### Description of the task
The lines to repeat are those below from the one containing "none -> green 1x6 tile [924,333,1133,444]" down to the one containing "none -> blue 1x1 cone [1106,296,1140,349]", both included; reproduce them exactly and nothing else.

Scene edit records
+ + + + +
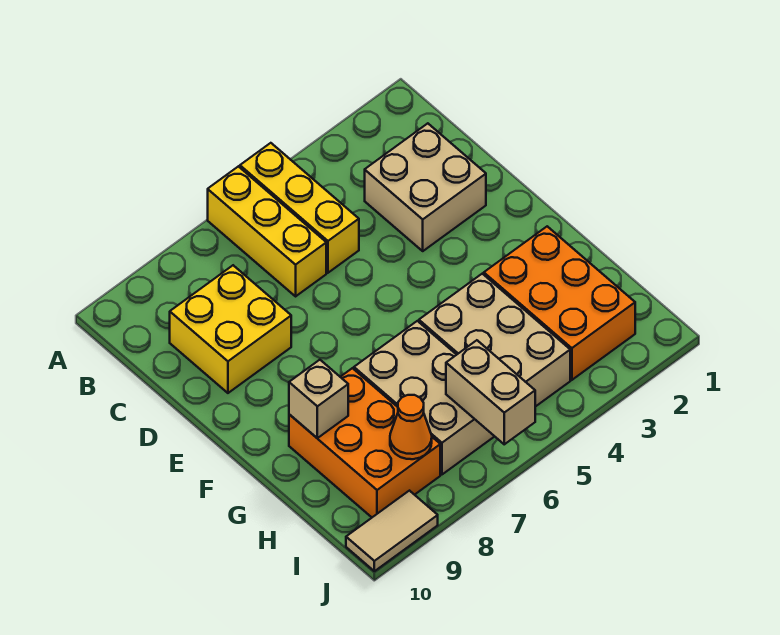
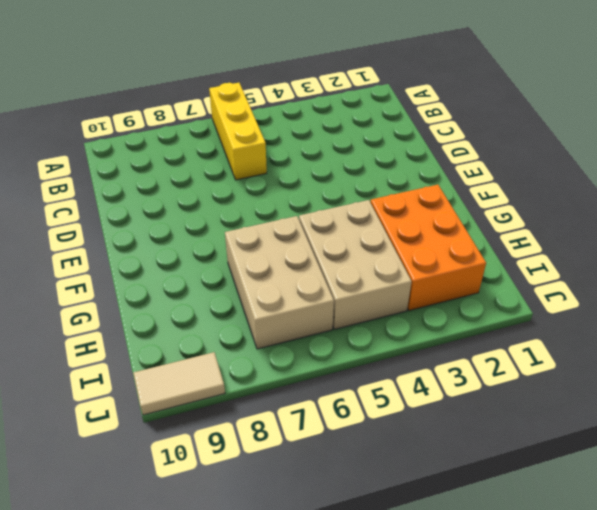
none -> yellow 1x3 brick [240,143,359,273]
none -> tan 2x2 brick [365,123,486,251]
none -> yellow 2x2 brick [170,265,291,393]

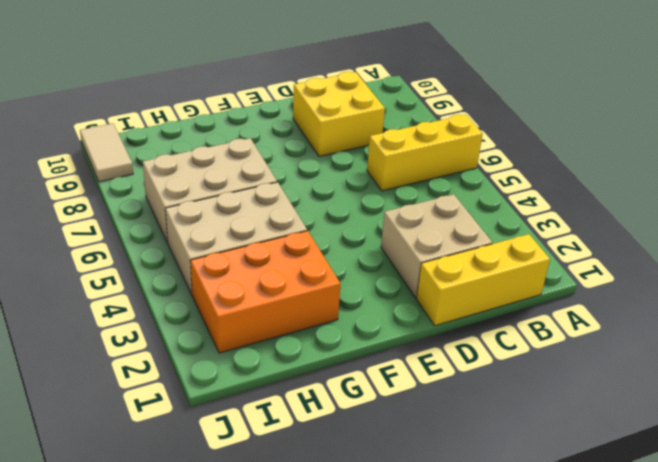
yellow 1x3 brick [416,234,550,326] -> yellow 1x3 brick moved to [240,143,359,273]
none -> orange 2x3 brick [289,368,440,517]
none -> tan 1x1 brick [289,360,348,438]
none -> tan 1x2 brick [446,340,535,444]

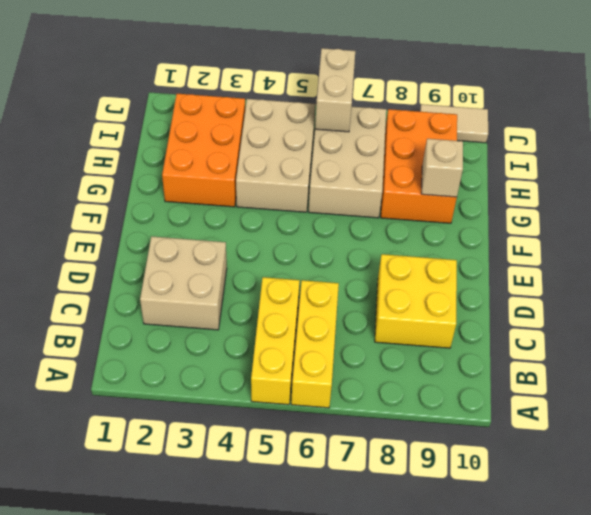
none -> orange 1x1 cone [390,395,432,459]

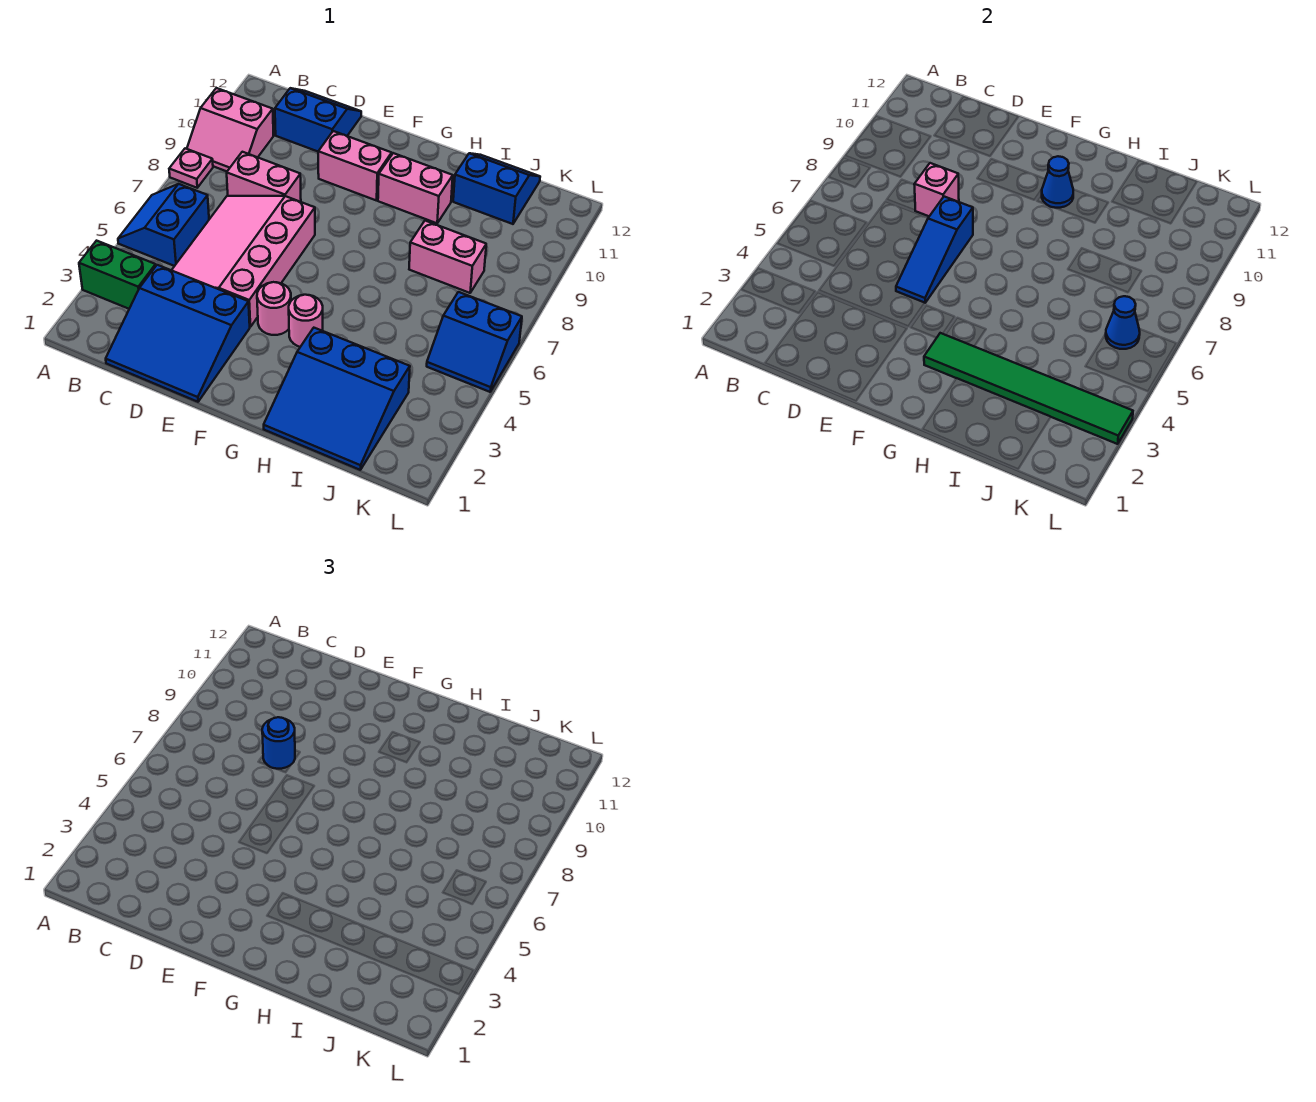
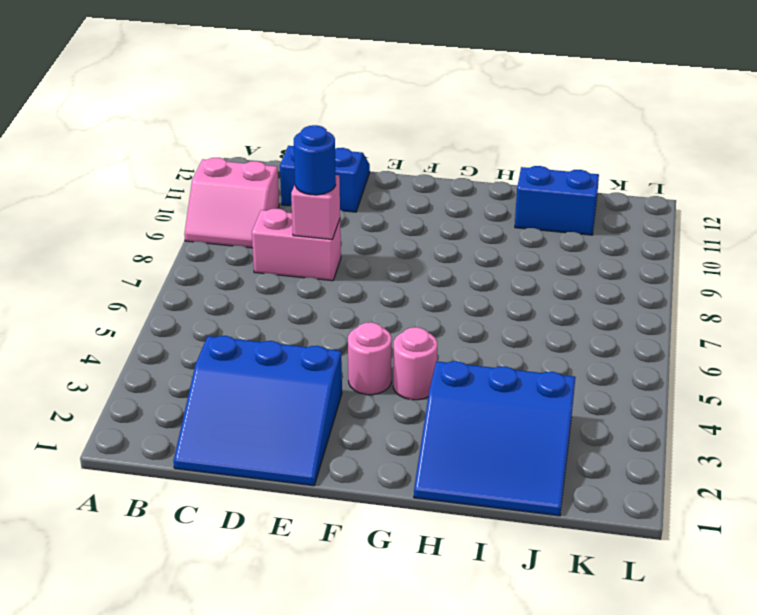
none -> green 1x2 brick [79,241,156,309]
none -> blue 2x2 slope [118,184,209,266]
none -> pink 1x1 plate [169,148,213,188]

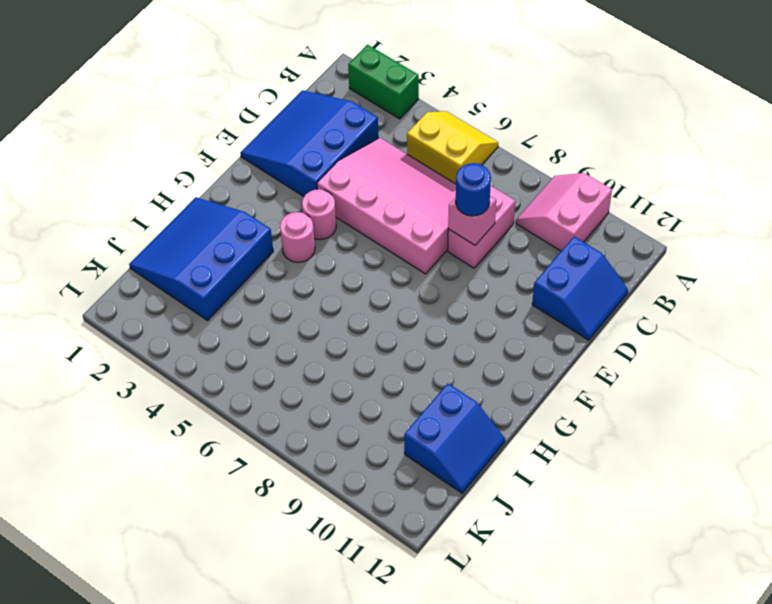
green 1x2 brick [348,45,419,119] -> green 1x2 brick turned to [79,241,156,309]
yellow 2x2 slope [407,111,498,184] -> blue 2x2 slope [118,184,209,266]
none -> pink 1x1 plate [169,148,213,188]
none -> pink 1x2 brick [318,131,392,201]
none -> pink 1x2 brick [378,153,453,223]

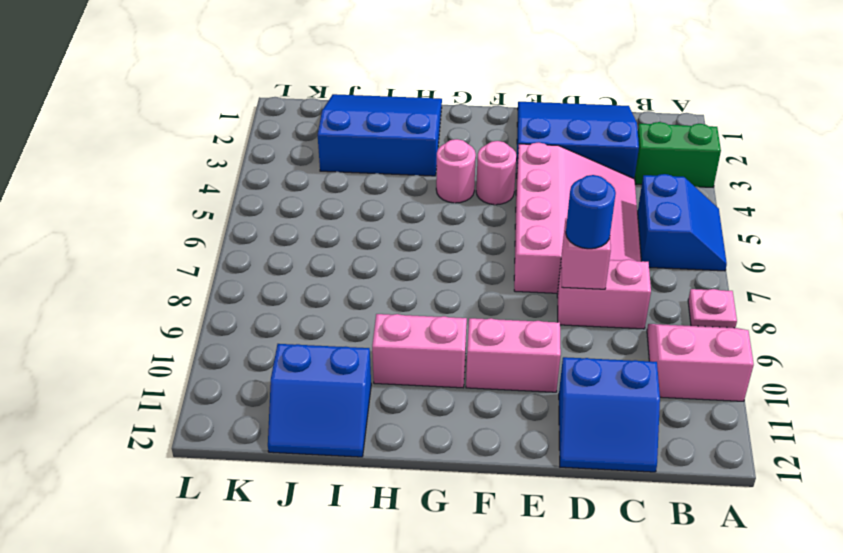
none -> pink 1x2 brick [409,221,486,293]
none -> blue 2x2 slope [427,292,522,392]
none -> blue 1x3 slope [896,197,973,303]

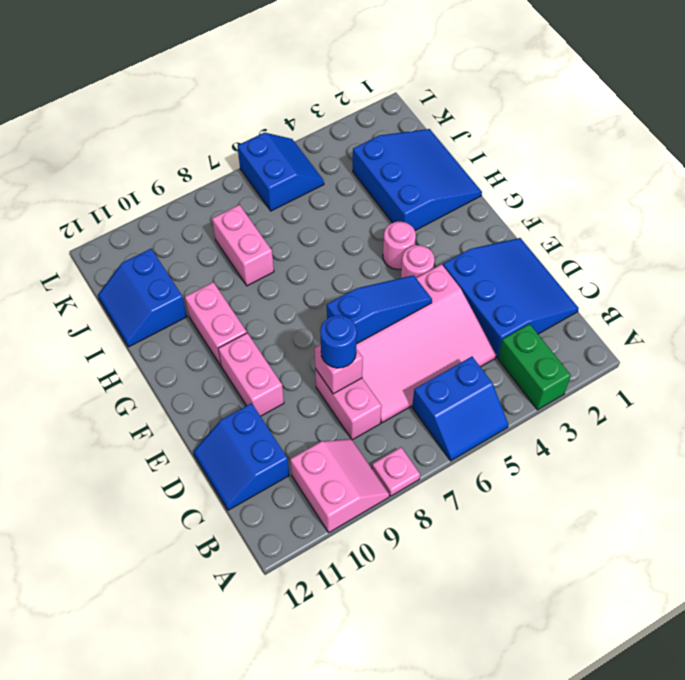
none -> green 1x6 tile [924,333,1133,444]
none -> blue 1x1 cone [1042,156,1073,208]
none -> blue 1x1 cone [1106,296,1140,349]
+ + + + +
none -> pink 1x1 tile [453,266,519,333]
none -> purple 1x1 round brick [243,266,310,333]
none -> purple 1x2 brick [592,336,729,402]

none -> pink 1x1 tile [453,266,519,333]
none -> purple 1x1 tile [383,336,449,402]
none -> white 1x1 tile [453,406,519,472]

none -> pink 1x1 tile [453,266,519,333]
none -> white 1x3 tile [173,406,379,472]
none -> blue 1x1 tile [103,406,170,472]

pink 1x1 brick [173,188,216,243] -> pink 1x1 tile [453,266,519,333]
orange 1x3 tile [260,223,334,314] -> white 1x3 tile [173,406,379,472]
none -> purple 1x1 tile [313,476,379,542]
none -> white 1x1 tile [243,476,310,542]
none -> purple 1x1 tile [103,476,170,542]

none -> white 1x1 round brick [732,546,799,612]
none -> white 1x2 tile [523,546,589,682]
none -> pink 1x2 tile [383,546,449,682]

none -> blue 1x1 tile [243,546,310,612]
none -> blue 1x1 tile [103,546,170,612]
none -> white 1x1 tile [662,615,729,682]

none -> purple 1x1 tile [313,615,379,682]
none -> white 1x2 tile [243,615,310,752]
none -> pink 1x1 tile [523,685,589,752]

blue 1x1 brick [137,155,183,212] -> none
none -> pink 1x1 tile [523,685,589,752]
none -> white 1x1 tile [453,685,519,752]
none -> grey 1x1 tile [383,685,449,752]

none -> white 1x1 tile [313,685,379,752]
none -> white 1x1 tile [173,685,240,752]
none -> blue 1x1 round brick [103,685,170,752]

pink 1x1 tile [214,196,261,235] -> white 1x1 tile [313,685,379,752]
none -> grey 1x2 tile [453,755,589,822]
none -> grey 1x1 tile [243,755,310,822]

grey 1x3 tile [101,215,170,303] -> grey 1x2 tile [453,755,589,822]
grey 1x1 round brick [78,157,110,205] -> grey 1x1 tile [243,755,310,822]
+ + + + +
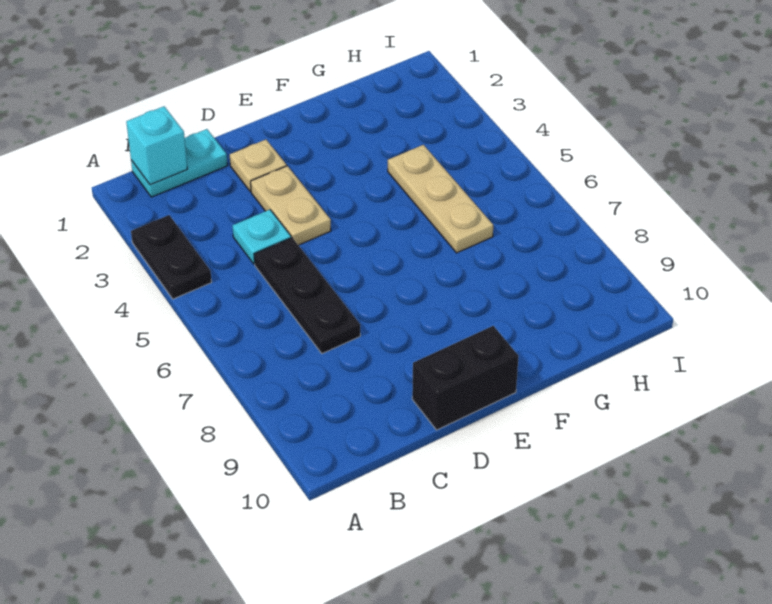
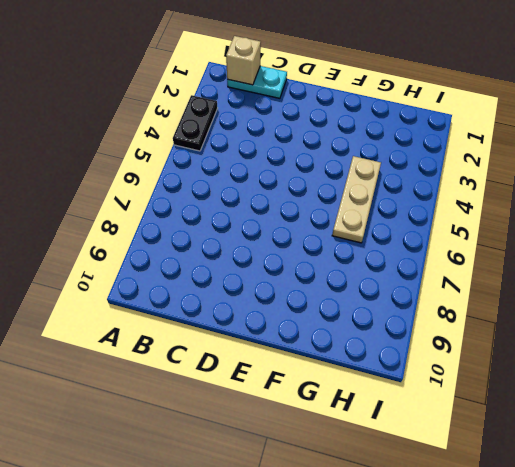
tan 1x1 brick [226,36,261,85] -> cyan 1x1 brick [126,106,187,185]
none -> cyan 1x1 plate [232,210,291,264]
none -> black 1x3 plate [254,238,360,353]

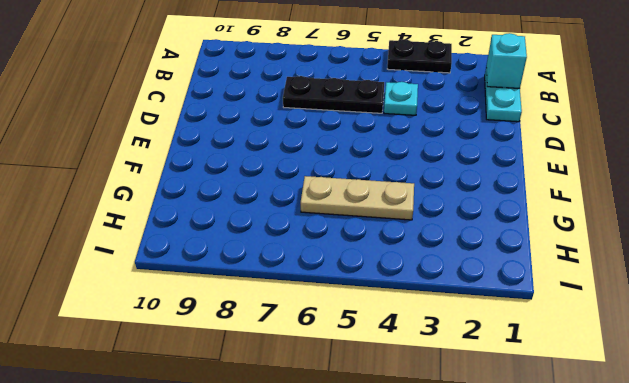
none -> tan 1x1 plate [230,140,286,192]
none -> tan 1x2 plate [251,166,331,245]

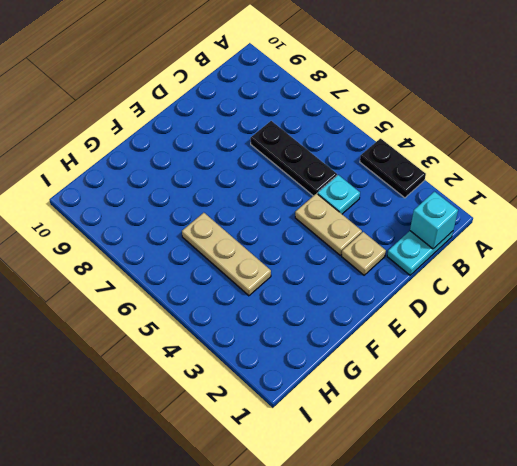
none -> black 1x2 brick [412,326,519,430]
+ + + + +
### Response area
none -> green 1x6 tile [924,333,1133,444]
none -> blue 1x1 cone [1042,156,1073,208]
none -> blue 1x1 cone [1106,296,1140,349]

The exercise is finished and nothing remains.